** Exercise goal **
Starting at the line that has "Question: Is yellow plastic bag at left placed" and stopping after the line that has "Question: From a real-world perspective, is yellow", write those lines out again with "yellow plastic bag" switched to "blue paper bag" and nothing else changed.

= = = = =

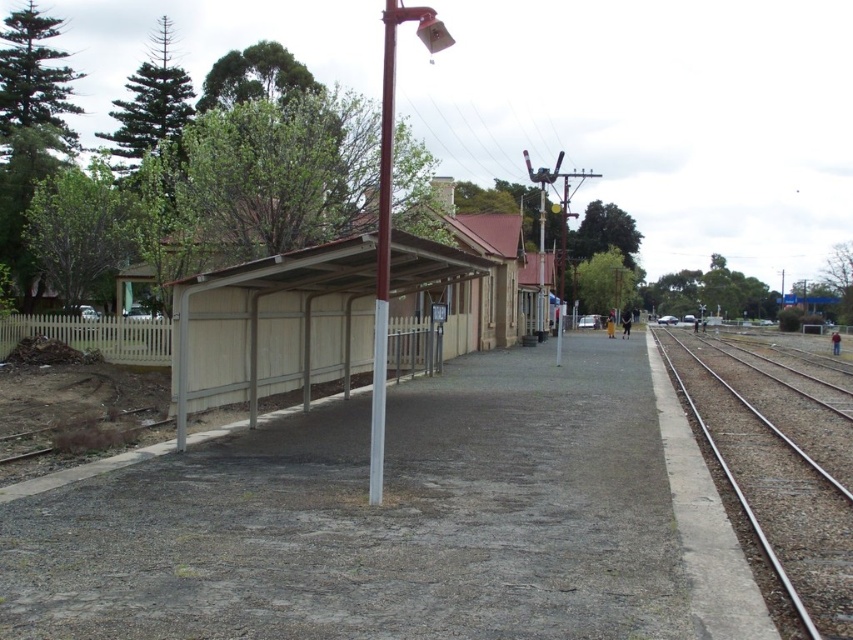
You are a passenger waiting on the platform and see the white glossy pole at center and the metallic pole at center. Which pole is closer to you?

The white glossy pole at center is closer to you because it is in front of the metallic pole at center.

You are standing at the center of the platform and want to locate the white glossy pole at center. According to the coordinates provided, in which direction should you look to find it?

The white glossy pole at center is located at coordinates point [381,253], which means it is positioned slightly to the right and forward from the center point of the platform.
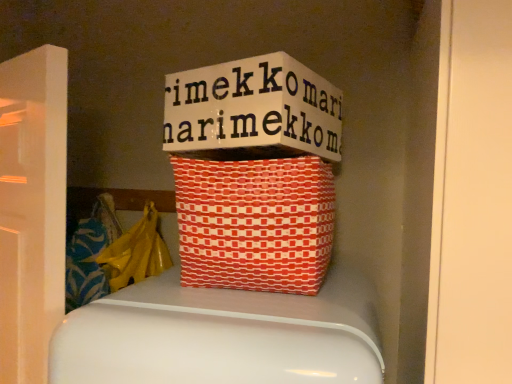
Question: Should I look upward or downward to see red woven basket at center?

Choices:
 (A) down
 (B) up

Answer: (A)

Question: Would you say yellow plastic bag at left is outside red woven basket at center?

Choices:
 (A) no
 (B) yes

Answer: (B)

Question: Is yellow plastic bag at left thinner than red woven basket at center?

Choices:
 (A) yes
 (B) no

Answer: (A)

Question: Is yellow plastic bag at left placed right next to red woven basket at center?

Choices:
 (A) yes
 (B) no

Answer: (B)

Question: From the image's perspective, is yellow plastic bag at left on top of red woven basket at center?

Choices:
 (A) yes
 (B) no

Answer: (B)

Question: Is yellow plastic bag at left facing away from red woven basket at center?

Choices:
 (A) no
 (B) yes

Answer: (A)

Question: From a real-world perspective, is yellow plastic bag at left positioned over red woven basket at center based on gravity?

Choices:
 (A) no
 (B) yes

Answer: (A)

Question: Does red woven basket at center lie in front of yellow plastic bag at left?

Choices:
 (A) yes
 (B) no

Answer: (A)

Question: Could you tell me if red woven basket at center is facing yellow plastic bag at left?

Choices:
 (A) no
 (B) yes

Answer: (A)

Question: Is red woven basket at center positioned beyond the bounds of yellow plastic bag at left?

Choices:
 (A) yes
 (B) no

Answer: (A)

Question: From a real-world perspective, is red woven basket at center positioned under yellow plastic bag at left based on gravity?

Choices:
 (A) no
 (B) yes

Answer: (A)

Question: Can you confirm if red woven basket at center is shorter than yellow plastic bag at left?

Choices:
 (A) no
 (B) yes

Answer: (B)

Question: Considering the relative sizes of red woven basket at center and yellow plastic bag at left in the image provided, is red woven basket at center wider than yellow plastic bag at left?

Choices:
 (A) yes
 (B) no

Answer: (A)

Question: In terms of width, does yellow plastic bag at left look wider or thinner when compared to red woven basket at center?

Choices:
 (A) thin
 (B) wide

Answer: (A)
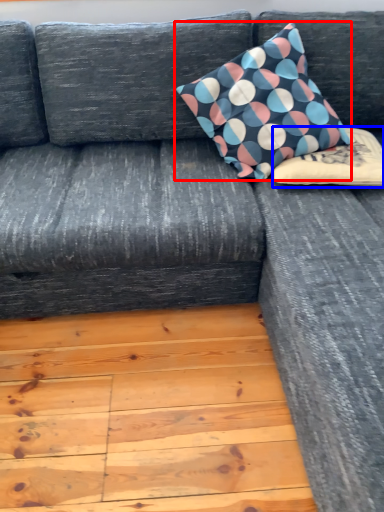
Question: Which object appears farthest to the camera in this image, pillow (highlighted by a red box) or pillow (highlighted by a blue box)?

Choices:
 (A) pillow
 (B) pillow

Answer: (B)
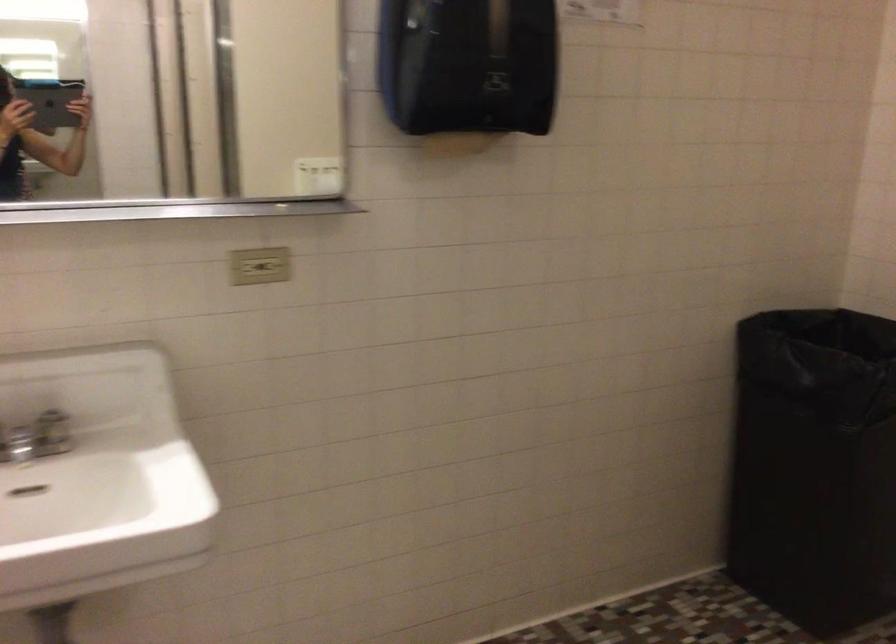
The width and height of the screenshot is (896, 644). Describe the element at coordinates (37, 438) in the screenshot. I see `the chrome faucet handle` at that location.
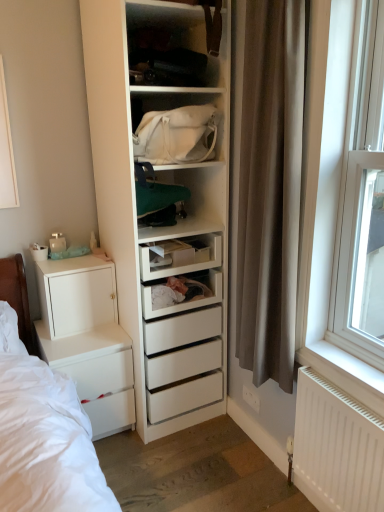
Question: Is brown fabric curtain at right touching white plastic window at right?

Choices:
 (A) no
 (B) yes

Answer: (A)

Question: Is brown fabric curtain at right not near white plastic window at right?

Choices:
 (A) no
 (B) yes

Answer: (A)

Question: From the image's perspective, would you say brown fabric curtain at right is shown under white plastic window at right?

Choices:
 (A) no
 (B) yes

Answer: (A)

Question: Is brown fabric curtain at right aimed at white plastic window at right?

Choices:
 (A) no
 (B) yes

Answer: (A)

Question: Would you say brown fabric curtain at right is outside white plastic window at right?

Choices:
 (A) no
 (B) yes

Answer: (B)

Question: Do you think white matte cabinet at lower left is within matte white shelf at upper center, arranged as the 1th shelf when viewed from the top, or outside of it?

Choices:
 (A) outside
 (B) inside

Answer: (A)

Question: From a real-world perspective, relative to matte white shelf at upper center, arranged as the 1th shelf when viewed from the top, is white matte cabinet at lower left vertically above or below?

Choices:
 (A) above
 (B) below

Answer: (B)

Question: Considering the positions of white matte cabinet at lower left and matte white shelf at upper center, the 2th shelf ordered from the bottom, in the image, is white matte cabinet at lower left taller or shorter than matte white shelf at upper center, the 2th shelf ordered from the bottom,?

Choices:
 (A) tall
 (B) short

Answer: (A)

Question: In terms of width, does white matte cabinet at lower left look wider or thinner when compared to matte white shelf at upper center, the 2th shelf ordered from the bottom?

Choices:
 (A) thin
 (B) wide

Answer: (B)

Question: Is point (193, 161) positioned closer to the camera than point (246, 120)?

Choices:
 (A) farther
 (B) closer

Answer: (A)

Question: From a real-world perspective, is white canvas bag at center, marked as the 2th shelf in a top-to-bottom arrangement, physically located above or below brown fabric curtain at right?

= = = = =

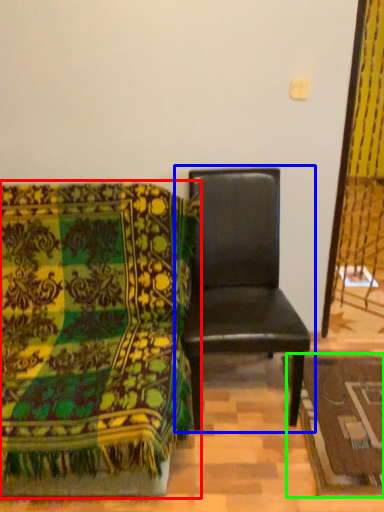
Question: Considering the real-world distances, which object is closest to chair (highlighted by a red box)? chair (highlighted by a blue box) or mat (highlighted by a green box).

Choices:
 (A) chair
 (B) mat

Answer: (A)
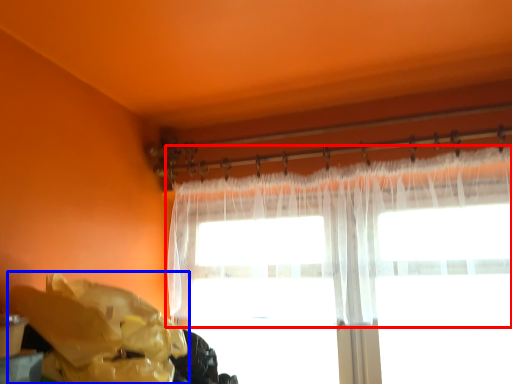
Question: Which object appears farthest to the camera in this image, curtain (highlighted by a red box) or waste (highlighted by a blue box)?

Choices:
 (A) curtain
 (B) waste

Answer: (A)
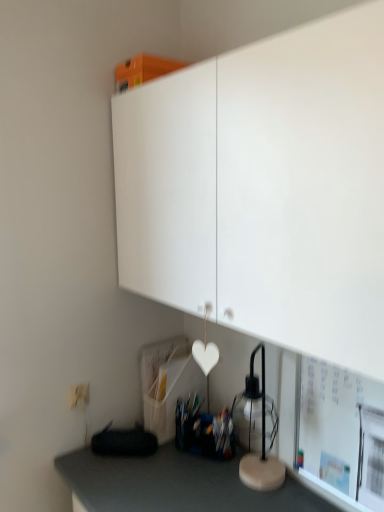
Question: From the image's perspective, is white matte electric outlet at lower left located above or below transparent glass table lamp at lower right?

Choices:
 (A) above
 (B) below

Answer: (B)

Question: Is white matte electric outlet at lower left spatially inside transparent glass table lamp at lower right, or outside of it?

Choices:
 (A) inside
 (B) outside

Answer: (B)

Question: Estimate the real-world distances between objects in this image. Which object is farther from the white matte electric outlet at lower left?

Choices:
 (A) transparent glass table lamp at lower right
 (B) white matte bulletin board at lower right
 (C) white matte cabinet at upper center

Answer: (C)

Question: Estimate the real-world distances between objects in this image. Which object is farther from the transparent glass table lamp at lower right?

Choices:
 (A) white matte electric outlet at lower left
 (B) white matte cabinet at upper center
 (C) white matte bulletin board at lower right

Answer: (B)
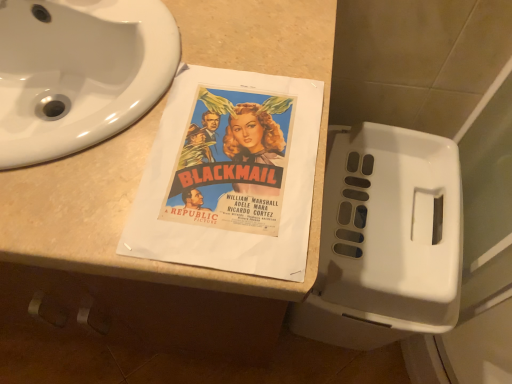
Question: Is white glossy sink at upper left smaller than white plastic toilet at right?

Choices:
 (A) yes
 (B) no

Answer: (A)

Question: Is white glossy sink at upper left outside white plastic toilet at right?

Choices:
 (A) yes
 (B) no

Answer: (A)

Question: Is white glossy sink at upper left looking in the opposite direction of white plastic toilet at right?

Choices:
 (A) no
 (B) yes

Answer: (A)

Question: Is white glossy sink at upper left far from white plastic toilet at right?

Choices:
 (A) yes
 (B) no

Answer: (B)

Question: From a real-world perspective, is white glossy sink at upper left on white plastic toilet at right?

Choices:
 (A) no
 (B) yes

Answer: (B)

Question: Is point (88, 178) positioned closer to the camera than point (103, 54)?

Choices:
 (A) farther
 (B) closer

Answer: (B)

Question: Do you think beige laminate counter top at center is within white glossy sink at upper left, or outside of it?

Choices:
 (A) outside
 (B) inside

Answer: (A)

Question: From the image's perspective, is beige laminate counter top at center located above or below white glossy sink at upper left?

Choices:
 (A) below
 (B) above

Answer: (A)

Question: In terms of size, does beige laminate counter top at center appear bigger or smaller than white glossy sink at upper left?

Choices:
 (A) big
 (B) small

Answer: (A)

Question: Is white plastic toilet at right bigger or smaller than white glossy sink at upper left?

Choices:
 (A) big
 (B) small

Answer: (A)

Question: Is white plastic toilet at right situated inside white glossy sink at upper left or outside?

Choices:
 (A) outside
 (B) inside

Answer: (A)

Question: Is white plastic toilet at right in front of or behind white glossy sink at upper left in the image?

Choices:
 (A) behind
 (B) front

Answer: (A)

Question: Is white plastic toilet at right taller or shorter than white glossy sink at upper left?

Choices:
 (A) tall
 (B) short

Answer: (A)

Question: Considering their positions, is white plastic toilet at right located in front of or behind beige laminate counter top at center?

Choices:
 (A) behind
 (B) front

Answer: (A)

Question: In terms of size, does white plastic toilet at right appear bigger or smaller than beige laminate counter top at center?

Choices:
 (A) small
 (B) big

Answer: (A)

= = = = =

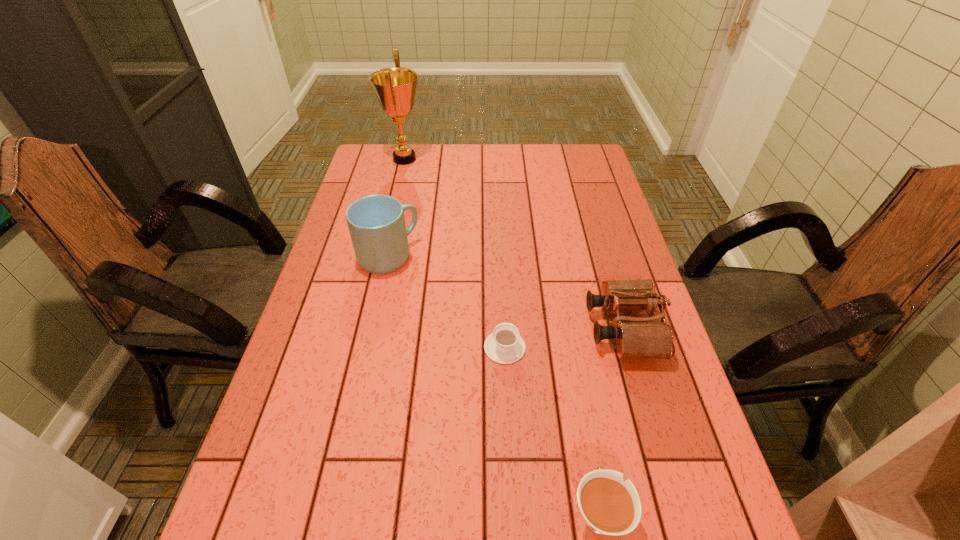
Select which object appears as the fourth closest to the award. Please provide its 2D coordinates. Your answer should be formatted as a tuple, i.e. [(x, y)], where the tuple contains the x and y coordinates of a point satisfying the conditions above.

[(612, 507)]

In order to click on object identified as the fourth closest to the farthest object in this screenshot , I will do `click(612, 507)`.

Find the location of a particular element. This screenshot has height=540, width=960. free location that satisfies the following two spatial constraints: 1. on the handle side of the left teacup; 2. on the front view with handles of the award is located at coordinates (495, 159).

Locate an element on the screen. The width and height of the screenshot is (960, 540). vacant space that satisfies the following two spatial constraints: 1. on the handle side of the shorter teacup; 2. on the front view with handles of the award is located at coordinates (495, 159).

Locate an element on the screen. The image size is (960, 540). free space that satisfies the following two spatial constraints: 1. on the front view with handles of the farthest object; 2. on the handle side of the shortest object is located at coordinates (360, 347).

= = = = =

** Written solution **
Question: Is blue paper bag at left placed right next to red woven basket at center?

Choices:
 (A) yes
 (B) no

Answer: (B)

Question: From the image's perspective, is blue paper bag at left on top of red woven basket at center?

Choices:
 (A) yes
 (B) no

Answer: (B)

Question: Is blue paper bag at left facing away from red woven basket at center?

Choices:
 (A) no
 (B) yes

Answer: (A)

Question: From a real-world perspective, is blue paper bag at left positioned over red woven basket at center based on gravity?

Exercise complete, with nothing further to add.